Work to be completed>
For the records below, reproduce exactly the line that contains "C203: 220uF (plus VDD, minus GND) -> none" and all subsequent lines, with nothing left out and nothing added.

(Data records Opens)

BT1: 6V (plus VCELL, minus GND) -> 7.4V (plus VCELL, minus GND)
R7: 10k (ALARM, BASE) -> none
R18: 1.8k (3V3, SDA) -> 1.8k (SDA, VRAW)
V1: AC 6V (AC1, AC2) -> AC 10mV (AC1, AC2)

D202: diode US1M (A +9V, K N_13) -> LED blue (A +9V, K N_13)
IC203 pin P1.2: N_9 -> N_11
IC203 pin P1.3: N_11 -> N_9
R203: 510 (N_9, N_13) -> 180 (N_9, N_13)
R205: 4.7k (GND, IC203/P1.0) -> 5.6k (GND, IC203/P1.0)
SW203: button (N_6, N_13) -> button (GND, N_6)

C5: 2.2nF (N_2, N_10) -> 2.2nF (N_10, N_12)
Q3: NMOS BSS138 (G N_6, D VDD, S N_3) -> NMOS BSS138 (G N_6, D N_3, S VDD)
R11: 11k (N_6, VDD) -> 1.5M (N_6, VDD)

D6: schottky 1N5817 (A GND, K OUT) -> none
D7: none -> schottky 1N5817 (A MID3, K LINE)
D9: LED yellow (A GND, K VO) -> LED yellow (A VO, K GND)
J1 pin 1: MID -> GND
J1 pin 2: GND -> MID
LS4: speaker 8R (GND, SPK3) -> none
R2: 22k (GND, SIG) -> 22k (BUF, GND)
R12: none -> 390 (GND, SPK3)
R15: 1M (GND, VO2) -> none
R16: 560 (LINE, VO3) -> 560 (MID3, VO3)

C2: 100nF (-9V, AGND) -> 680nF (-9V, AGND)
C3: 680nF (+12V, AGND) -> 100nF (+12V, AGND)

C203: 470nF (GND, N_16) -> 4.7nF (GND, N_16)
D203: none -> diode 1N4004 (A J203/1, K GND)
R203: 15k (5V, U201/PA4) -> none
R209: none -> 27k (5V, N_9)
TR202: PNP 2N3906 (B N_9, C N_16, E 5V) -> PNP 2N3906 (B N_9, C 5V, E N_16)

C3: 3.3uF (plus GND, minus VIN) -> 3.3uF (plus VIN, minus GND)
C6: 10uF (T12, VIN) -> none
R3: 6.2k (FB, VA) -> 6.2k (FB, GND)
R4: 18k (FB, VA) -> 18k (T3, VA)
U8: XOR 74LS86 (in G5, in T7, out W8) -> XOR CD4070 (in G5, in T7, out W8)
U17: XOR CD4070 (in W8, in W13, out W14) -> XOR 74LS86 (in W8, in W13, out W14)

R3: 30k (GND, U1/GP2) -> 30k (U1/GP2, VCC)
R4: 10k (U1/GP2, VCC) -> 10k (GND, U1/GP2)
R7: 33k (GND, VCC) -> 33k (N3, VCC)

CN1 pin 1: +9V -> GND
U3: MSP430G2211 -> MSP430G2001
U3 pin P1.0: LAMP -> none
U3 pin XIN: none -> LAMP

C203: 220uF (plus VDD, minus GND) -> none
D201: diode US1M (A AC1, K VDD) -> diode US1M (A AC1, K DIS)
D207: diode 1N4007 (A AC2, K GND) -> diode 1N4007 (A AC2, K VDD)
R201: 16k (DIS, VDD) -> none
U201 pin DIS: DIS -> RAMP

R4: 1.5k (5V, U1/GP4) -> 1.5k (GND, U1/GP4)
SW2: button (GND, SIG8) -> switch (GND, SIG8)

(Data records Closes)

Result>
C203: 220uF (plus VDD, minus GND) -> none
D201: diode US1M (A AC1, K VDD) -> diode US1M (A AC1, K DIS)
D207: diode 1N4007 (A AC2, K GND) -> diode 1N4007 (A AC2, K VDD)
R201: 16k (DIS, VDD) -> none
U201 pin DIS: DIS -> RAMP

R4: 1.5k (5V, U1/GP4) -> 1.5k (GND, U1/GP4)
SW2: button (GND, SIG8) -> switch (GND, SIG8)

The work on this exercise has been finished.